- _REQUIRED WORK_
How many lines of the data contain "cyan"? Reply with the number alone.

- _DATA EXCERPT_
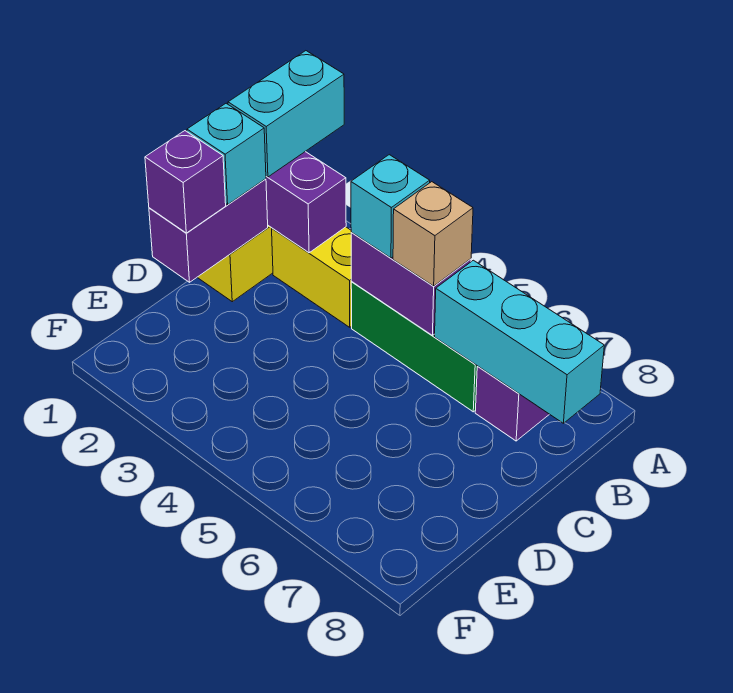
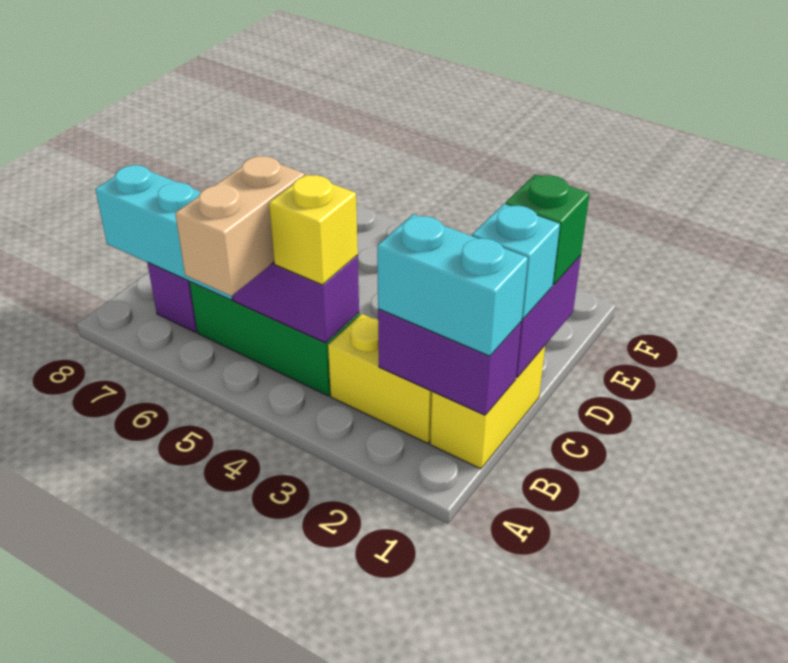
cyan brick A1:B1 level 3 -> cyan brick B1:B2 level 3
cyan brick B4 level 3 -> yellow brick B4 level 3
tan brick B5 level 3 -> tan brick A5:B5 level 3
purple brick D1 level 3 -> green brick D1 level 3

- _WRITTEN ANSWER_
2